## [REQUIRED WORK]
Please reproduce the records exactly, leaving out any pictures.
-*-*-
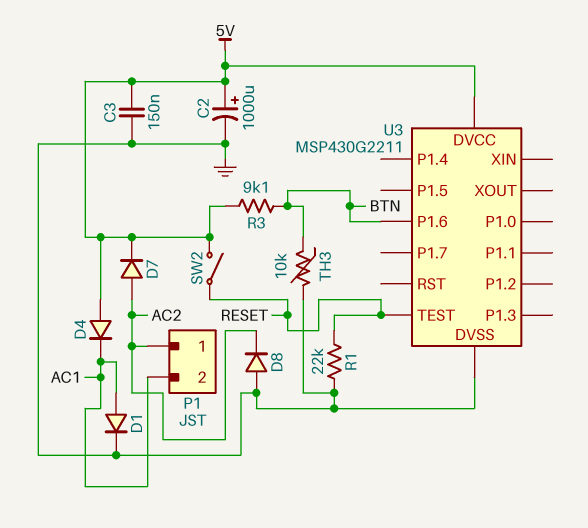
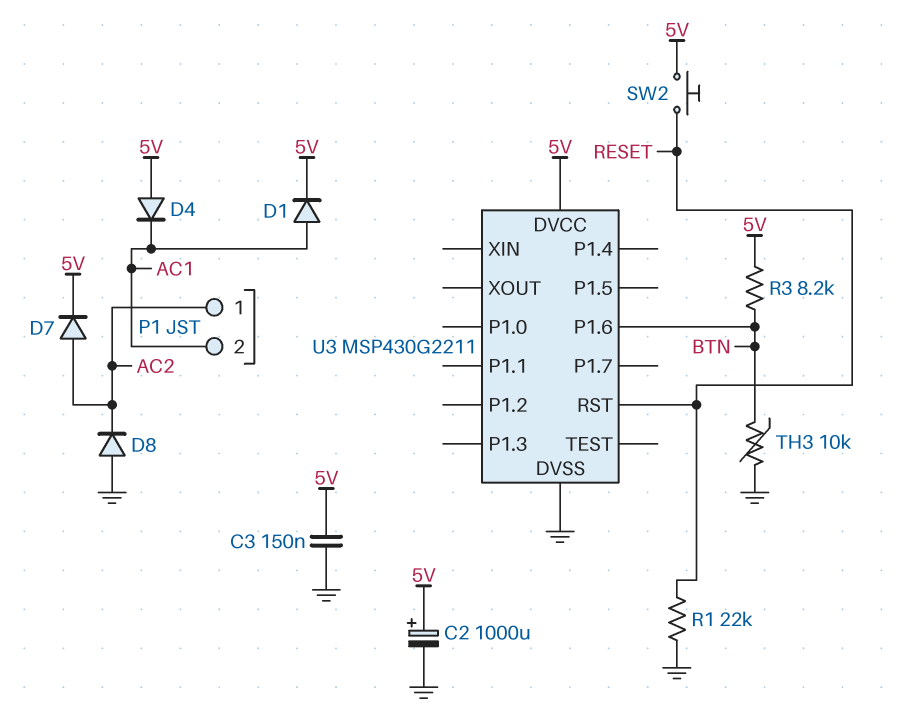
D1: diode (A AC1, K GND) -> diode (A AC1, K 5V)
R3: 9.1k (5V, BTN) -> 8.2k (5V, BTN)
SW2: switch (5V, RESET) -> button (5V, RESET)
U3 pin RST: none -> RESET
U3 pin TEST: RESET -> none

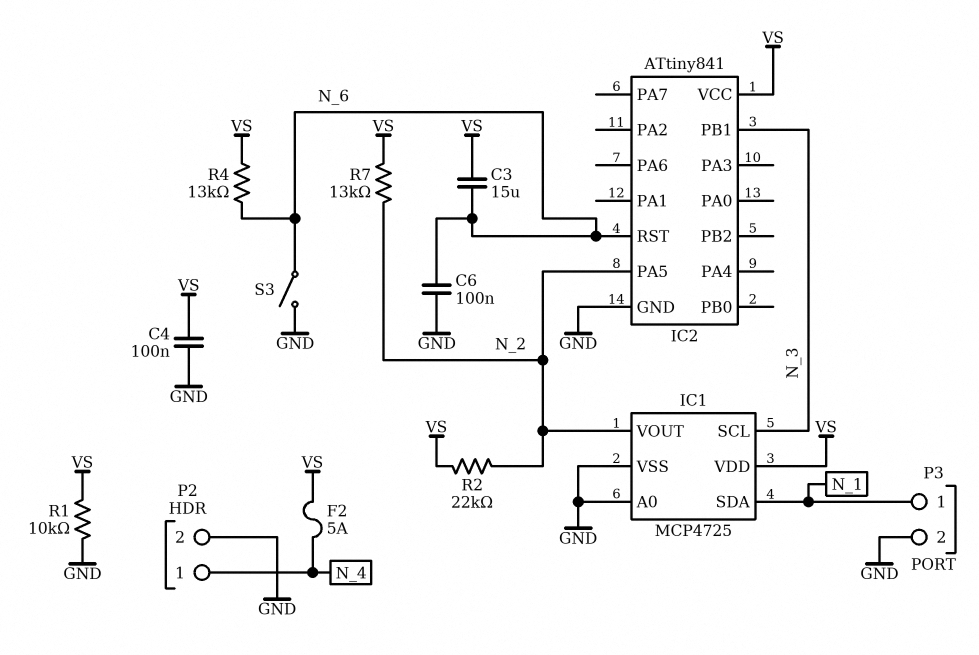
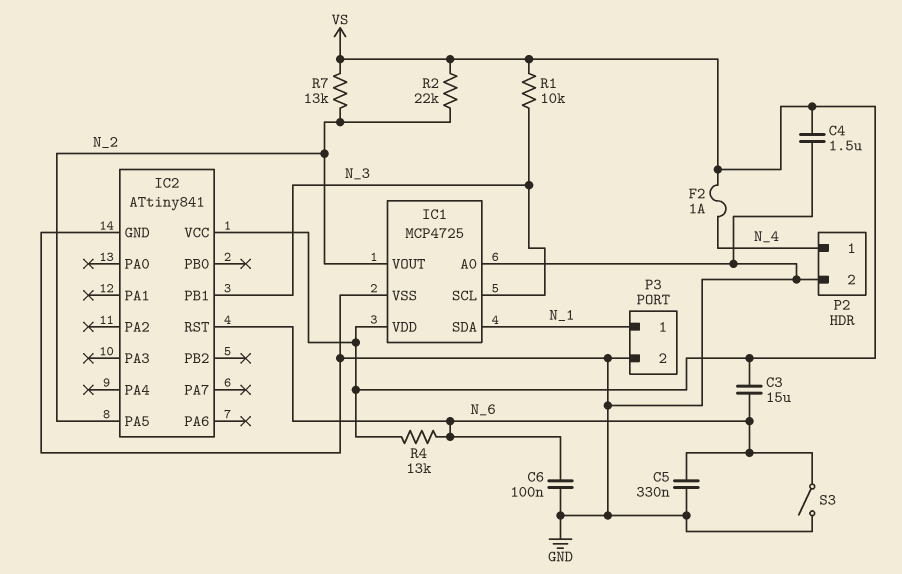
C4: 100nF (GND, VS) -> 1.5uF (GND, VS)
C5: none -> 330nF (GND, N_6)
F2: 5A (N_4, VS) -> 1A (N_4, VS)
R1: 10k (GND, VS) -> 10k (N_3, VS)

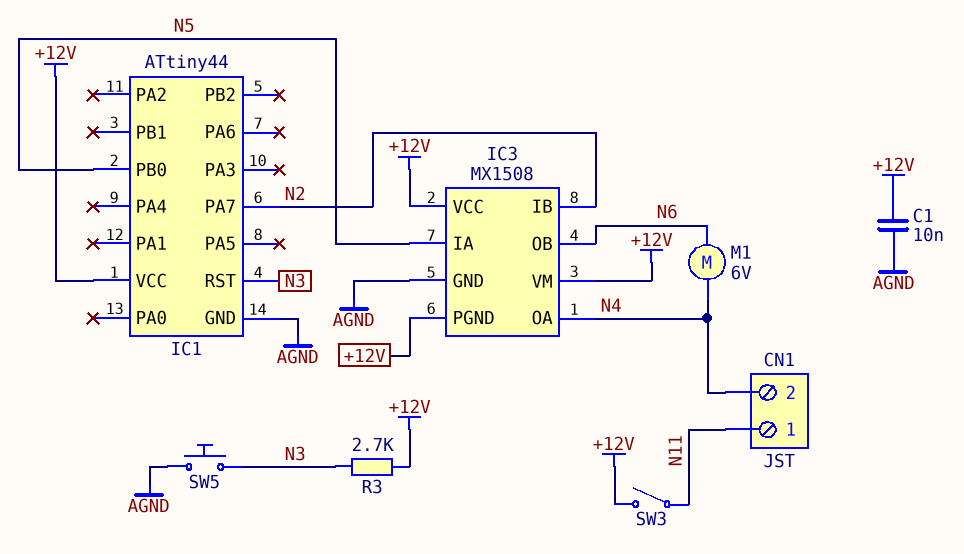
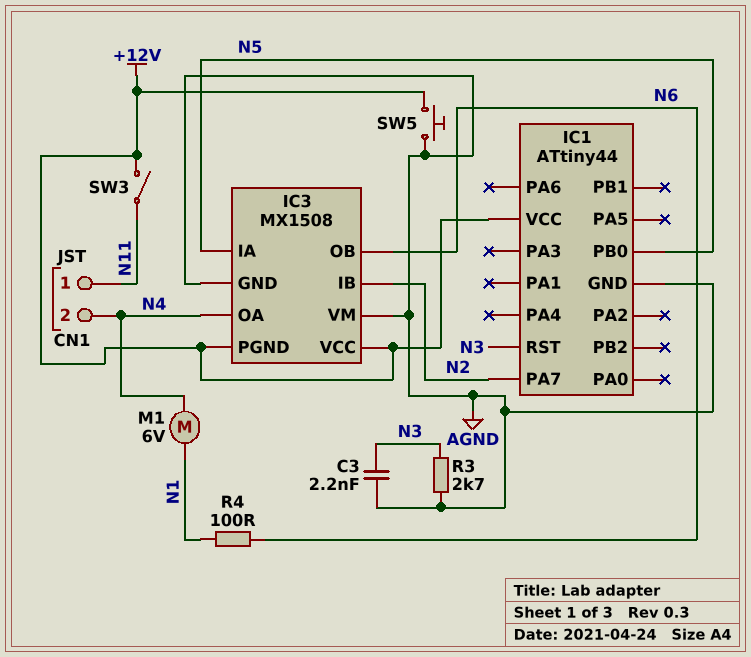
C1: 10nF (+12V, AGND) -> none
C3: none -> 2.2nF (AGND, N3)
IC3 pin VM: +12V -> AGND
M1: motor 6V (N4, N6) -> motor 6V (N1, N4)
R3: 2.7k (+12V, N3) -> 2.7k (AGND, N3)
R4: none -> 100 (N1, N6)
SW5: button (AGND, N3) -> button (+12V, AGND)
-*-*-
## [REPLY TO THE EXERCISE]
D1: diode (A AC1, K GND) -> diode (A AC1, K 5V)
R3: 9.1k (5V, BTN) -> 8.2k (5V, BTN)
SW2: switch (5V, RESET) -> button (5V, RESET)
U3 pin RST: none -> RESET
U3 pin TEST: RESET -> none

C4: 100nF (GND, VS) -> 1.5uF (GND, VS)
C5: none -> 330nF (GND, N_6)
F2: 5A (N_4, VS) -> 1A (N_4, VS)
R1: 10k (GND, VS) -> 10k (N_3, VS)

C1: 10nF (+12V, AGND) -> none
C3: none -> 2.2nF (AGND, N3)
IC3 pin VM: +12V -> AGND
M1: motor 6V (N4, N6) -> motor 6V (N1, N4)
R3: 2.7k (+12V, N3) -> 2.7k (AGND, N3)
R4: none -> 100 (N1, N6)
SW5: button (AGND, N3) -> button (+12V, AGND)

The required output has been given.